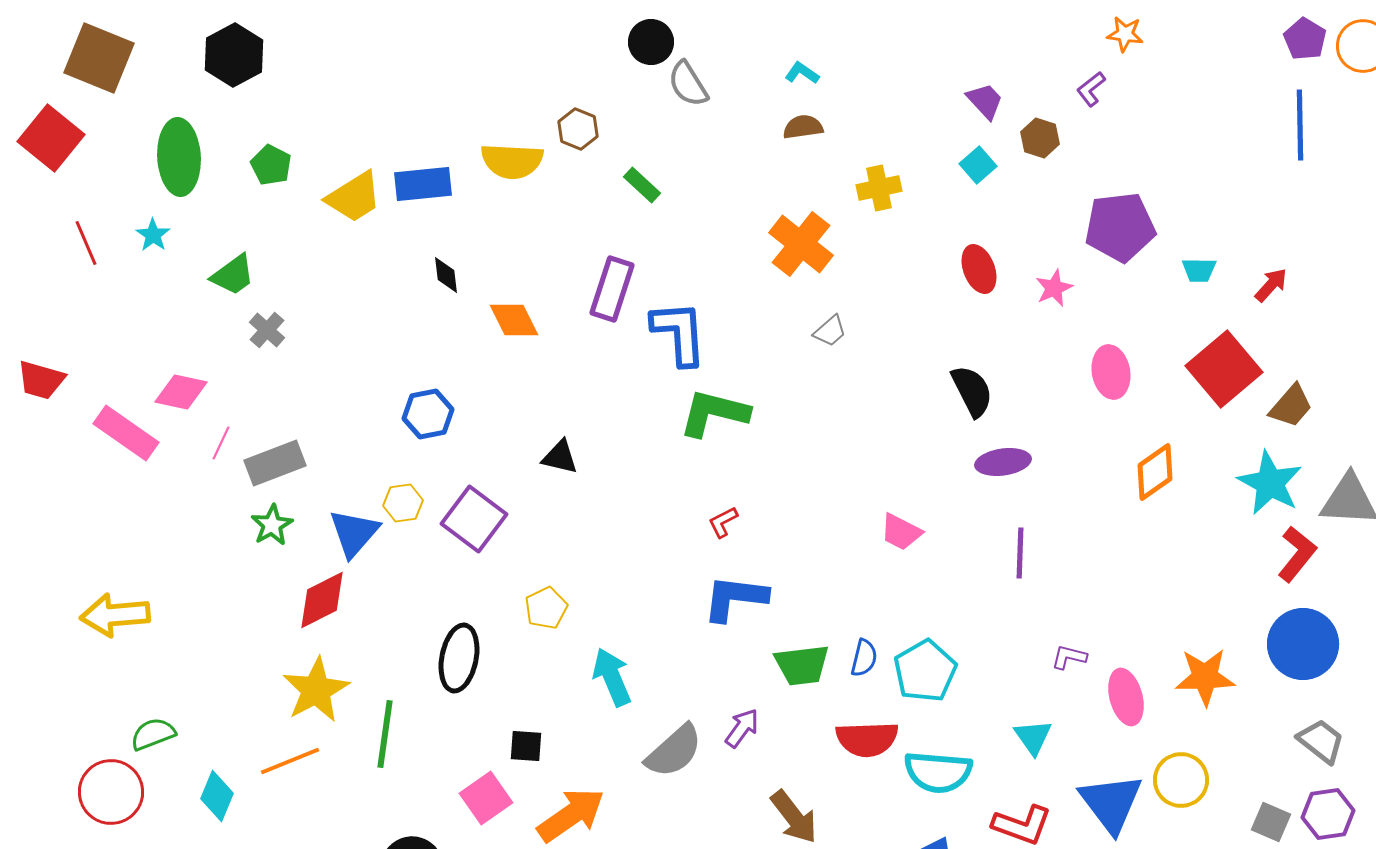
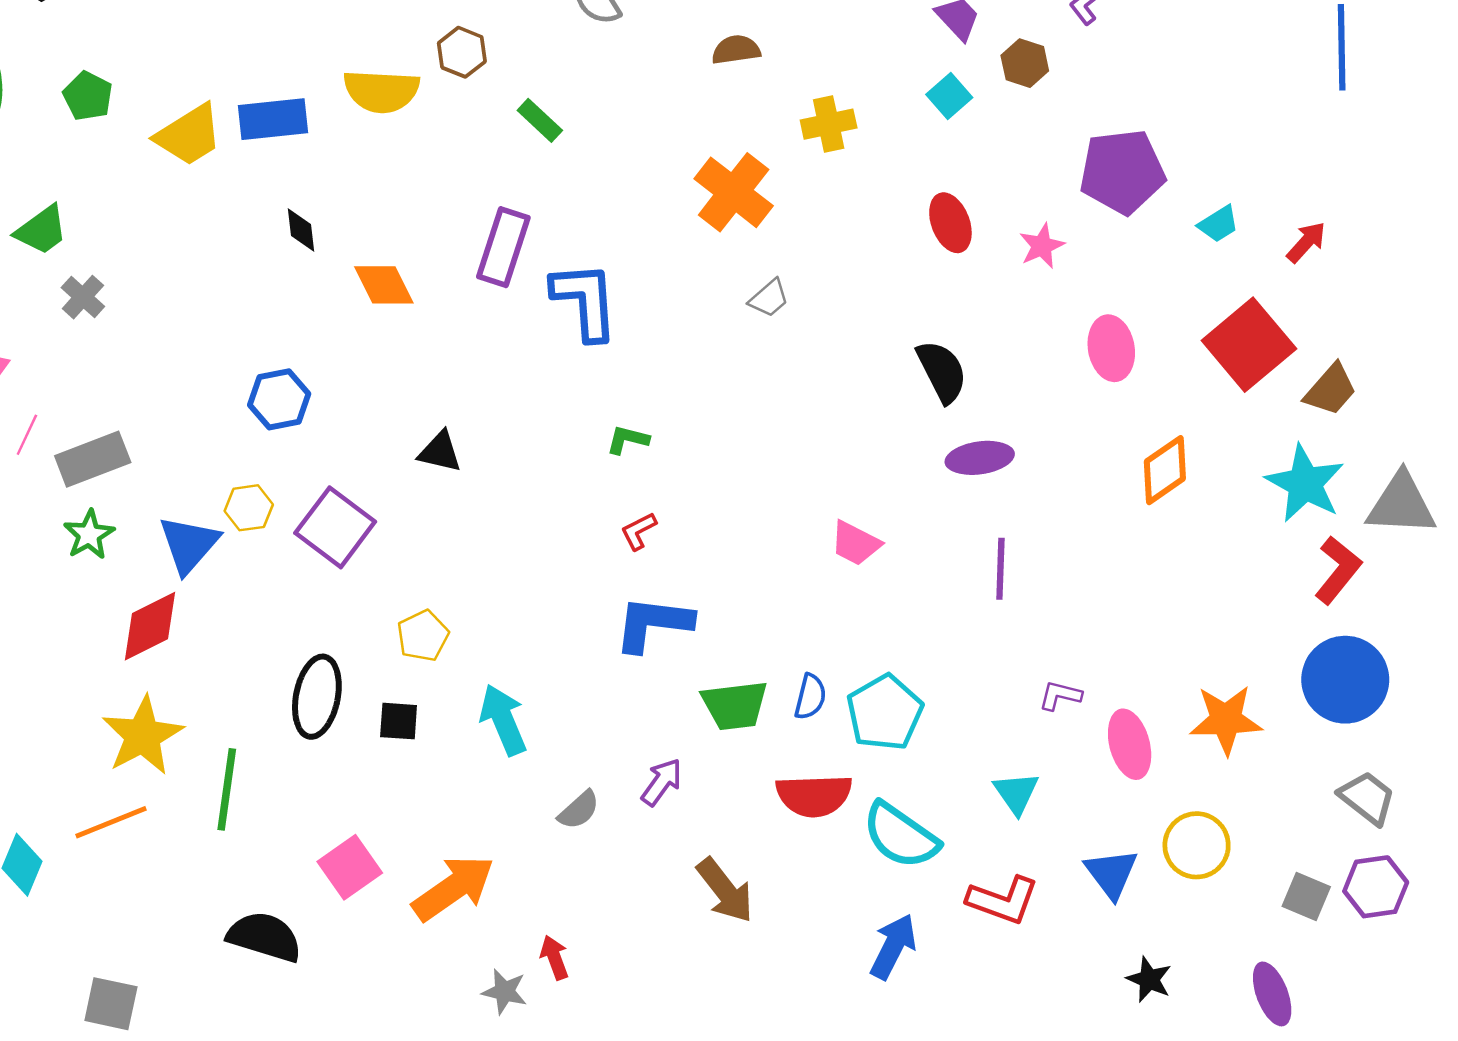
cyan trapezoid: (1199, 270) -> (1219, 224), turned -33
green L-shape: (714, 413) -> (628, 440), moved, size x0.5
black square: (526, 746) -> (399, 721), moved
gray semicircle: (674, 751) -> (579, 810), size x0.6
cyan semicircle: (938, 772) -> (901, 836), turned 30
blue triangle: (1111, 803) -> (1111, 873), size x0.7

WHAT YOU WILL DO:
The lines from the one containing "cyan semicircle: (938, 772)" through the final line of the listing above are to be repeated exactly, and nothing else is to be printed.

EXPECTED ANSWER:
cyan semicircle: (938, 772) -> (901, 836), turned 30
blue triangle: (1111, 803) -> (1111, 873), size x0.7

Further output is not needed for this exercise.